• **Exercise brief**:
Records follow. Select each line holding "green".

───── Data provided ─────

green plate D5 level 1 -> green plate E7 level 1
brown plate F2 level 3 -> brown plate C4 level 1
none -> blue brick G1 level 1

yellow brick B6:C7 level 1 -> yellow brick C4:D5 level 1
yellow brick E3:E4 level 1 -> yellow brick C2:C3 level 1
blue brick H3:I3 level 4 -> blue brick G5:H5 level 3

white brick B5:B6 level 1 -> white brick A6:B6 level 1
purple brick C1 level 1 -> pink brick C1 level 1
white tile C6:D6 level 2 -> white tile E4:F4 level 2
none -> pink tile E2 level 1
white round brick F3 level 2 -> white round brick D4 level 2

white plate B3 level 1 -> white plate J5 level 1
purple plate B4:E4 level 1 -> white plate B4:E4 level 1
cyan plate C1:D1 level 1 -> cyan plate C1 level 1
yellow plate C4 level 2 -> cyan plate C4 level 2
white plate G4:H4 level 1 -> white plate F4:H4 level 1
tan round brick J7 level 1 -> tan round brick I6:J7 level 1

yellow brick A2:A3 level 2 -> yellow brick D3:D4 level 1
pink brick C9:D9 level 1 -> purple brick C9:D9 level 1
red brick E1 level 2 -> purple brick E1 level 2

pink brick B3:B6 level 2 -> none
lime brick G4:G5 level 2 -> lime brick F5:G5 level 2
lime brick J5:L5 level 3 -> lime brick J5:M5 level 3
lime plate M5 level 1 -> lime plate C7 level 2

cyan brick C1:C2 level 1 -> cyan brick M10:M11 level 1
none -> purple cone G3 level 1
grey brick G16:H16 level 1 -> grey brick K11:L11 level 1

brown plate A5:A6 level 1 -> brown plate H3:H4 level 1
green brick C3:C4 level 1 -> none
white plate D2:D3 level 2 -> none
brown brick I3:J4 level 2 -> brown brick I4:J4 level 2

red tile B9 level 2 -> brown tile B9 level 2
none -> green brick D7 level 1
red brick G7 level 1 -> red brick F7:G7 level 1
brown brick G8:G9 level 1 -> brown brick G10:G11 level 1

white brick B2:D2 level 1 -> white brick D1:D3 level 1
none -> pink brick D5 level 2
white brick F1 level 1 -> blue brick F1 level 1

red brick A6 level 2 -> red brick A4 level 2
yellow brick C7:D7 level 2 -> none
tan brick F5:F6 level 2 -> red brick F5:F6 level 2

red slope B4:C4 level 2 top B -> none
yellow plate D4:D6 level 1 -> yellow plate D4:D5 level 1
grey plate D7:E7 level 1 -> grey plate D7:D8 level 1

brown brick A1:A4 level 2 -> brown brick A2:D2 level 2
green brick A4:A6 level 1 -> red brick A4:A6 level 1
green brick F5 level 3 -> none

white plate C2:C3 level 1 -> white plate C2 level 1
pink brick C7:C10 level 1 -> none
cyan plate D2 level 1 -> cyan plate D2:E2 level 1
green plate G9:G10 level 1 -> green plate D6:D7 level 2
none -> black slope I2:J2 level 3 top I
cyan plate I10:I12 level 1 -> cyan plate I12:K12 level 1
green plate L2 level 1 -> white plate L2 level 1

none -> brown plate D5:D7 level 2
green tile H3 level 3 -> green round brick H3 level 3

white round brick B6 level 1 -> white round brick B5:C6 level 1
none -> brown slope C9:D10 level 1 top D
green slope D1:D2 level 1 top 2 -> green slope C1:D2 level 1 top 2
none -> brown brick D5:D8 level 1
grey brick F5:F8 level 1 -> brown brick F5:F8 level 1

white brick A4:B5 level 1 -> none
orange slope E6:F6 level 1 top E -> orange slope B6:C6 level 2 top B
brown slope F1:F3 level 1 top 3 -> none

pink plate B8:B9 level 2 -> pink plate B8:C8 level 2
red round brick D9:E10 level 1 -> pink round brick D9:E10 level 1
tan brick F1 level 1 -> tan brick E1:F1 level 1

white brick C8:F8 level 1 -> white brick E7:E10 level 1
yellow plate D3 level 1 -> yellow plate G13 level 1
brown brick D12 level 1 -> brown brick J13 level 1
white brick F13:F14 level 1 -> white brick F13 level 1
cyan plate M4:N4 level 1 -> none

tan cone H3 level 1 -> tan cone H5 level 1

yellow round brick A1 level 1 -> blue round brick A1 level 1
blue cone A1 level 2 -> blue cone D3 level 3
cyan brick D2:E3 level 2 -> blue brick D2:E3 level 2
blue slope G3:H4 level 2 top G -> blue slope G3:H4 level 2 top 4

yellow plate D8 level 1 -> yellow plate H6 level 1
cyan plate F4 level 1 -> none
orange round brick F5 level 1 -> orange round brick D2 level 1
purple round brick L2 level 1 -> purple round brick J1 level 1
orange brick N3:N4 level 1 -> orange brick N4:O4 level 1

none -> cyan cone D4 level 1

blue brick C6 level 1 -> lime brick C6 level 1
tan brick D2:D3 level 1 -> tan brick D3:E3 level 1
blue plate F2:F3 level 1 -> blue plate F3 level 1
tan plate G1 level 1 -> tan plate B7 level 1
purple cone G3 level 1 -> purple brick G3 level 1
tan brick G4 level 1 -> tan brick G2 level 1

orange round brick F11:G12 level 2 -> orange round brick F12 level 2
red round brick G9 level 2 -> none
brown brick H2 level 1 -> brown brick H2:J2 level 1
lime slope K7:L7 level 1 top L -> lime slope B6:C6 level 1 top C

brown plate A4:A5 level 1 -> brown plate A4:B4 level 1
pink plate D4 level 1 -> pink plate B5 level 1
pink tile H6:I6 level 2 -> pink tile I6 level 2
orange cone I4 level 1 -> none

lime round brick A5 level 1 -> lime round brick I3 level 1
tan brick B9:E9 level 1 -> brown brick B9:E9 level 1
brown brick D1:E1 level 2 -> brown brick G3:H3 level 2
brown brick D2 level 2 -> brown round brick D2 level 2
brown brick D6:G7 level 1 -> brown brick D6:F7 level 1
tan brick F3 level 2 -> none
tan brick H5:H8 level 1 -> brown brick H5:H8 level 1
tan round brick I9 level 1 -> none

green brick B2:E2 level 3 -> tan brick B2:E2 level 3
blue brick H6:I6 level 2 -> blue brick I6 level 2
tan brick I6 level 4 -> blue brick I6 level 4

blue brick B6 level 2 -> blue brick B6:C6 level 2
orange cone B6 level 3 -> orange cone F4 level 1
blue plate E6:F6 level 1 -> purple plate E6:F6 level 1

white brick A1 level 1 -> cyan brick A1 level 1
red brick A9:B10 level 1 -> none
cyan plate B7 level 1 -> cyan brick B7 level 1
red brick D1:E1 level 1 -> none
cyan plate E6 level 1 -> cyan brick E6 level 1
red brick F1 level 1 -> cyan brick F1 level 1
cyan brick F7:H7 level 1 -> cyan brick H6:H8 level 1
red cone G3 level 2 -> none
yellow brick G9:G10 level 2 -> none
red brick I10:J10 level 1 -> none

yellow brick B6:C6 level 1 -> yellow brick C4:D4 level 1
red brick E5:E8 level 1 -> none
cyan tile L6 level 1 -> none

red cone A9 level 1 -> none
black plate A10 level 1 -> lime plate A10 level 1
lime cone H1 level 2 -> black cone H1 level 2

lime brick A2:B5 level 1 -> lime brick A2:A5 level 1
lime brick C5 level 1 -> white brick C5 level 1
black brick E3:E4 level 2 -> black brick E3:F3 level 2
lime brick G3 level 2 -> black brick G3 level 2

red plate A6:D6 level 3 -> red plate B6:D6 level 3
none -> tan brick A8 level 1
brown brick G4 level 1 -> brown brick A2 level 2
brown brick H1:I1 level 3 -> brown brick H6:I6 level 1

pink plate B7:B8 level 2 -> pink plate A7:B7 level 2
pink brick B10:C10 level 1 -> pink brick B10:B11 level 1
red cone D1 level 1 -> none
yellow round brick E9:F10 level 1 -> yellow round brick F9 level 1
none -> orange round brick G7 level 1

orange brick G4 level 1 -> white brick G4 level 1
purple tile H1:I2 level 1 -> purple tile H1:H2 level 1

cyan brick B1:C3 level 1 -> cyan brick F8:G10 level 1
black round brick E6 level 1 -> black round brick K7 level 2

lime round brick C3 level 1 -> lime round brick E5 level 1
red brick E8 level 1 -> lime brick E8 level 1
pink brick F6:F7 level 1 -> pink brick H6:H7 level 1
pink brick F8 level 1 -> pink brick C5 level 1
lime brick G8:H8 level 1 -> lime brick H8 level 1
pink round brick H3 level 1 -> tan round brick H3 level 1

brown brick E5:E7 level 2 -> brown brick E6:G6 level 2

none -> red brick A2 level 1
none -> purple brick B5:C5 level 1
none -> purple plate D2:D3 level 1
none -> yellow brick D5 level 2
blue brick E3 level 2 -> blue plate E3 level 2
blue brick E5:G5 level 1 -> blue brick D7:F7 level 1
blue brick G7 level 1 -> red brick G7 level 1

─────

• **Output of the exercise**:
green plate D5 level 1 -> green plate E7 level 1
green brick C3:C4 level 1 -> none
none -> green brick D7 level 1
green brick A4:A6 level 1 -> red brick A4:A6 level 1
green brick F5 level 3 -> none
green plate G9:G10 level 1 -> green plate D6:D7 level 2
green plate L2 level 1 -> white plate L2 level 1
green tile H3 level 3 -> green round brick H3 level 3
green slope D1:D2 level 1 top 2 -> green slope C1:D2 level 1 top 2
green brick B2:E2 level 3 -> tan brick B2:E2 level 3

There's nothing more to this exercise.